*Exercise*: When copying the listing below, skip every picture and keep each word as it stands.

*Data extract*:
★ ★ ★ ★
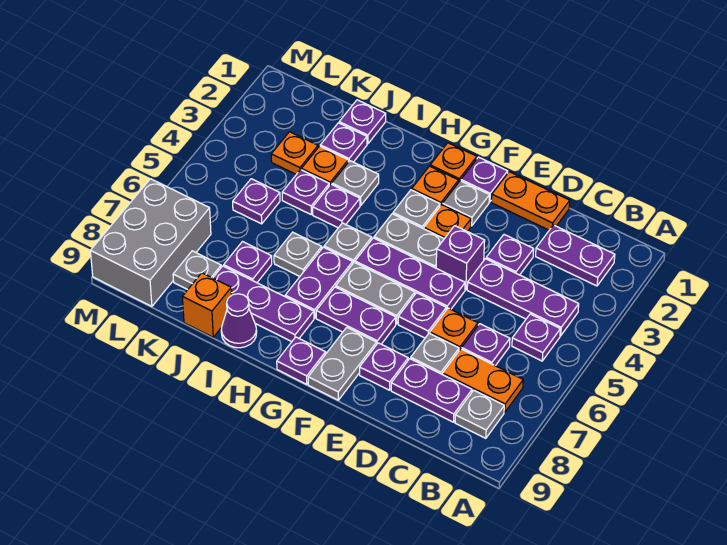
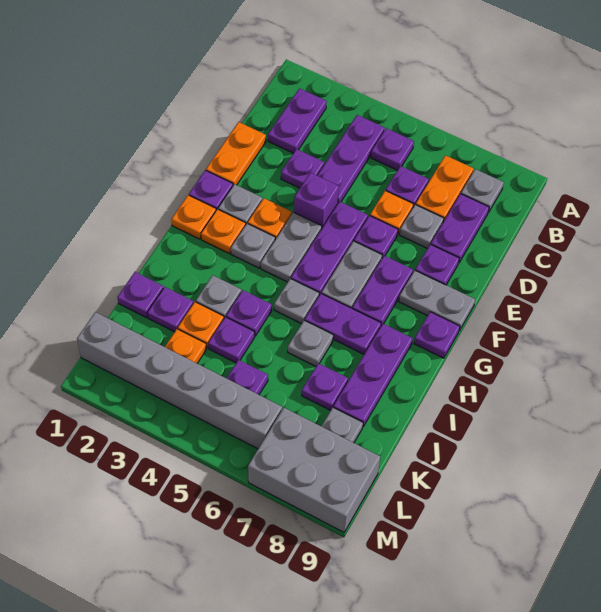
purple cone I9 level 1 -> none
orange brick J9 level 1 -> none
none -> grey brick L1:L6 level 1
★ ★ ★ ★
*Completed exercise*:
purple cone I9 level 1 -> none
orange brick J9 level 1 -> none
none -> grey brick L1:L6 level 1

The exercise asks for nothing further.